> **About this task**
How many lines in the records below contain the word "yellow"? Reply with the number alone.

> **Dataset records**
□ □ □ □ □ □ □

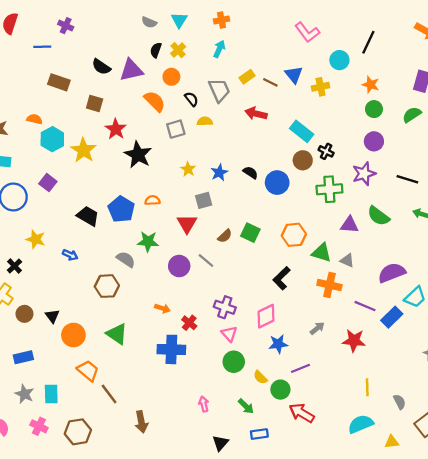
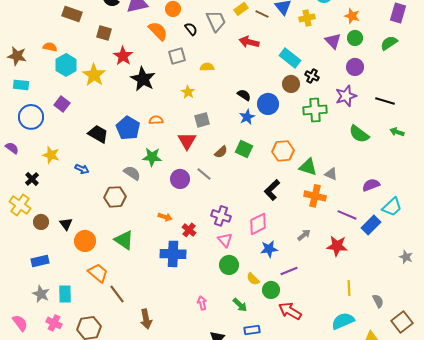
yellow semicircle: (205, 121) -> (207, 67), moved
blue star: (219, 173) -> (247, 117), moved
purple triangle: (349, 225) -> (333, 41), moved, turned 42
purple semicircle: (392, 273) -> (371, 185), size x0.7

□ □ □ □ □ □ □

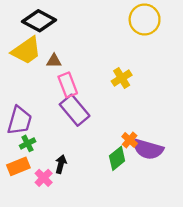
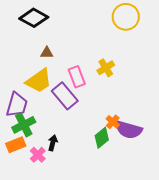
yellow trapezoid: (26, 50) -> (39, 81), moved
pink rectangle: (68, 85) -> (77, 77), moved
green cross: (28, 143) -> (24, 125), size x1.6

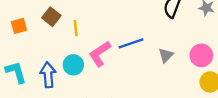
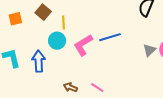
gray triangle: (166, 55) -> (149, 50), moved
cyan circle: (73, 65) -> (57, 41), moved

□ □ □ □ □ □ □

> **Exercise solution**
2